> **Work order**
Would you restate, exactly as they appear, the lines from the one containing "red line: (87, 106) -> (332, 310), moved" through the end of the data below?

> **Shape position tracking data**
Start of Block
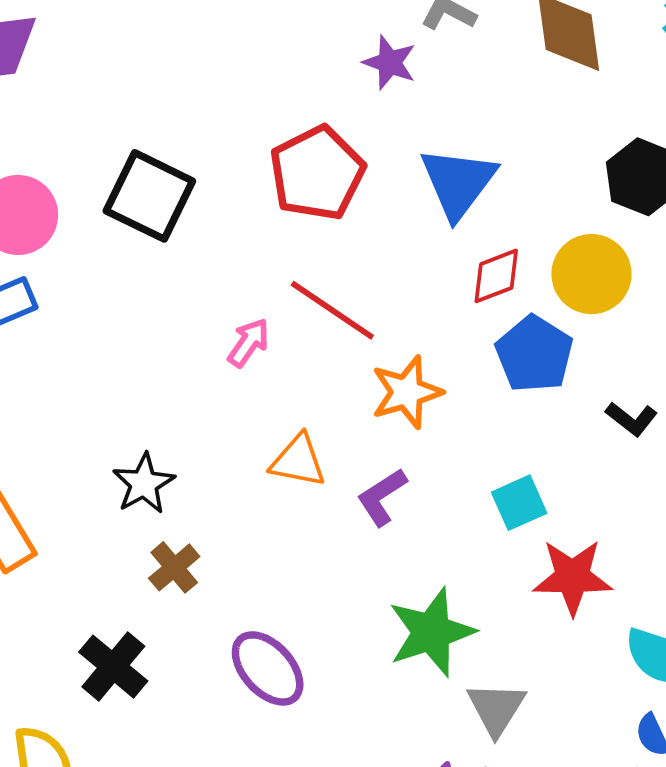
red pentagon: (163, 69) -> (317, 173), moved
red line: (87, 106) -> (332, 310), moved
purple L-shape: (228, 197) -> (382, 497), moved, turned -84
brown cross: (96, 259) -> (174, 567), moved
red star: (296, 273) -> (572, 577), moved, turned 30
End of Block
> **Written solution**
red line: (87, 106) -> (332, 310), moved
purple L-shape: (228, 197) -> (382, 497), moved, turned -84
brown cross: (96, 259) -> (174, 567), moved
red star: (296, 273) -> (572, 577), moved, turned 30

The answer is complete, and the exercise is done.